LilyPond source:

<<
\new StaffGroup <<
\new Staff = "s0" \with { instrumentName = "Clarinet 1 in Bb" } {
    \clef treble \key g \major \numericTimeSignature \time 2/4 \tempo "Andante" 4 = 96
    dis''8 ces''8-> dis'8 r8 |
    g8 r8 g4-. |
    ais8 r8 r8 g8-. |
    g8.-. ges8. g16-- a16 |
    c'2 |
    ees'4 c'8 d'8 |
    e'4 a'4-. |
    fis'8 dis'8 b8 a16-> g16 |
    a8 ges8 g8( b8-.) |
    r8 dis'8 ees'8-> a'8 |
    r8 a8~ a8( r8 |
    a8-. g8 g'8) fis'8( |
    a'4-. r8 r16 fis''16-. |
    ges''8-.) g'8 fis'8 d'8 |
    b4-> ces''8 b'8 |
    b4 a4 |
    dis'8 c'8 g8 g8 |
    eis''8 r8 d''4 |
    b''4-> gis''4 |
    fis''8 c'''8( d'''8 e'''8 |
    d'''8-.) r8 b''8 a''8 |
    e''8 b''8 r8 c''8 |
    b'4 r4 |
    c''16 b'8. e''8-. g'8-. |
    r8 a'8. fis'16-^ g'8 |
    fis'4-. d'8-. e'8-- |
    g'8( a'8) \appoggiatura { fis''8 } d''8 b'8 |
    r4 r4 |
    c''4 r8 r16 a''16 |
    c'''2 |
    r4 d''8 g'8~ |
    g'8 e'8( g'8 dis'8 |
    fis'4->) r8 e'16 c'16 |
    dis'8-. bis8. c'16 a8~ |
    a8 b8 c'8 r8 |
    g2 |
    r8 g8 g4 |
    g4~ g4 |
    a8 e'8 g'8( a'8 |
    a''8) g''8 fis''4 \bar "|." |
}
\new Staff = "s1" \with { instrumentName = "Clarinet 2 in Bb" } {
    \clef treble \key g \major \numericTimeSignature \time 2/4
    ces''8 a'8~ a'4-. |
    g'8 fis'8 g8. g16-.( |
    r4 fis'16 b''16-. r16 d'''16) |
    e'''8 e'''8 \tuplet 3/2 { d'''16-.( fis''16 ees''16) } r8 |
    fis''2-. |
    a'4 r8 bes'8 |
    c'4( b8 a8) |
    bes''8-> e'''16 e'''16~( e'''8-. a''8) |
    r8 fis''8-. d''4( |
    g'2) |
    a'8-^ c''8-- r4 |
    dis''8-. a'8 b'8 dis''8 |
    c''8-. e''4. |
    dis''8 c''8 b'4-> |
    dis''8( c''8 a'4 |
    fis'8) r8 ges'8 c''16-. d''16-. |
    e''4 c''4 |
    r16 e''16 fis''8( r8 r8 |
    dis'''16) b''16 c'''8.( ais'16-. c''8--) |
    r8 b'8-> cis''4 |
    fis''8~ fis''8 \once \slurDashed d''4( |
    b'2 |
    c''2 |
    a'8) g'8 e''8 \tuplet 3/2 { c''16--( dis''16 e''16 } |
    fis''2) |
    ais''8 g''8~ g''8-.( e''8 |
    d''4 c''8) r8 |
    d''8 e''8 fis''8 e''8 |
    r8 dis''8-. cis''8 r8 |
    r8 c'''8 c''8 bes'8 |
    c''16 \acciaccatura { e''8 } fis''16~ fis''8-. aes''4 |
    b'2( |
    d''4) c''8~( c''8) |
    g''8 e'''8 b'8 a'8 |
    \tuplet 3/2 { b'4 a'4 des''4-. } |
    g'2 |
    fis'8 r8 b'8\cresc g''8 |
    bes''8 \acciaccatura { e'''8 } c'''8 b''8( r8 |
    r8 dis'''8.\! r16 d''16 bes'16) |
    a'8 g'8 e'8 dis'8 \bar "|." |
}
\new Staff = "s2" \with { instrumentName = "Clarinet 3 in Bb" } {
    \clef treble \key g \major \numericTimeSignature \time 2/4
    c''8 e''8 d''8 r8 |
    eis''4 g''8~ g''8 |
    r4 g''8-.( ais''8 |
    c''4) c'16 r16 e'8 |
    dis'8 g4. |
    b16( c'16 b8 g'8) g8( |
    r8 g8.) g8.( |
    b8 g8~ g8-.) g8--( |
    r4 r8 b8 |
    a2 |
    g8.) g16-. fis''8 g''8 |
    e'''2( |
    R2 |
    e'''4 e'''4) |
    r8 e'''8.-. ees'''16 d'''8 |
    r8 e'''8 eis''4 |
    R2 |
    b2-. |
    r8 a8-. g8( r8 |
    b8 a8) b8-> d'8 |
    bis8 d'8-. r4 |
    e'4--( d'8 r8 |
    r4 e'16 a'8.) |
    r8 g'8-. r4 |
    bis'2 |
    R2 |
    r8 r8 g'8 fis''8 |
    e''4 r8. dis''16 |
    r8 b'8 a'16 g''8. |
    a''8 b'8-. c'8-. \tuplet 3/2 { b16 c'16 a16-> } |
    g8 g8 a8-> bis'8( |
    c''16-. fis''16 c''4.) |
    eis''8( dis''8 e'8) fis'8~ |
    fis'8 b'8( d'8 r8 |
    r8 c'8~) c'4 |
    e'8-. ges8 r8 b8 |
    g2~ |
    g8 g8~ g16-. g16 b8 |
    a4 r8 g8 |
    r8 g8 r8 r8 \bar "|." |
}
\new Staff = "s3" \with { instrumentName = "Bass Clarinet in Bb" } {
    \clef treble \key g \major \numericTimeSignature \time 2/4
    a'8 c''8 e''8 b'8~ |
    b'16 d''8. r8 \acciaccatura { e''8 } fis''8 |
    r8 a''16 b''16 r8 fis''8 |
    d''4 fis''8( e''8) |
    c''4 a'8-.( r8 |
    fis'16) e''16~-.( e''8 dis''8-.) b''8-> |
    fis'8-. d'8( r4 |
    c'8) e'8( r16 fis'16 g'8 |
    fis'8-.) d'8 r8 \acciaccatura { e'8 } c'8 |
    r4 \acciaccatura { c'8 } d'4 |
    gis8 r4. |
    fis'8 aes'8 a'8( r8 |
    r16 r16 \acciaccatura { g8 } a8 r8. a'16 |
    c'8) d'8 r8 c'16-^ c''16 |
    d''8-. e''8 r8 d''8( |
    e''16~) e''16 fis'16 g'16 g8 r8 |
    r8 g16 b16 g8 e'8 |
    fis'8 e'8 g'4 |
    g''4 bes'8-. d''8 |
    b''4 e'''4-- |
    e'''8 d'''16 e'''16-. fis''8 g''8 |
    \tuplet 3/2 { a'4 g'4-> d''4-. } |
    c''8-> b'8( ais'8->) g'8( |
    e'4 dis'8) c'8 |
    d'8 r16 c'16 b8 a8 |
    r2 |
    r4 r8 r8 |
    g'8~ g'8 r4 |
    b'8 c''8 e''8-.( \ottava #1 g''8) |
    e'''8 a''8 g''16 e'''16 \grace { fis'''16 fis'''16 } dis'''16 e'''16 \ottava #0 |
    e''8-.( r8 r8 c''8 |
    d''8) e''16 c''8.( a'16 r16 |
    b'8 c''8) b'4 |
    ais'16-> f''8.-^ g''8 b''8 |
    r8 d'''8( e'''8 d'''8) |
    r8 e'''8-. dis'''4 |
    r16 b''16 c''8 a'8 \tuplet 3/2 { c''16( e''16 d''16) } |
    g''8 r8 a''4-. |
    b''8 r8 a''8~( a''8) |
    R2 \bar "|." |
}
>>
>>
────────────────────────────────────────
Select every line of the LilyPond source above that contains the string "with".

\new Staff = "s0" \with { instrumentName = "Clarinet 1 in Bb" } {
\new Staff = "s1" \with { instrumentName = "Clarinet 2 in Bb" } {
\new Staff = "s2" \with { instrumentName = "Clarinet 3 in Bb" } {
\new Staff = "s3" \with { instrumentName = "Bass Clarinet in Bb" } {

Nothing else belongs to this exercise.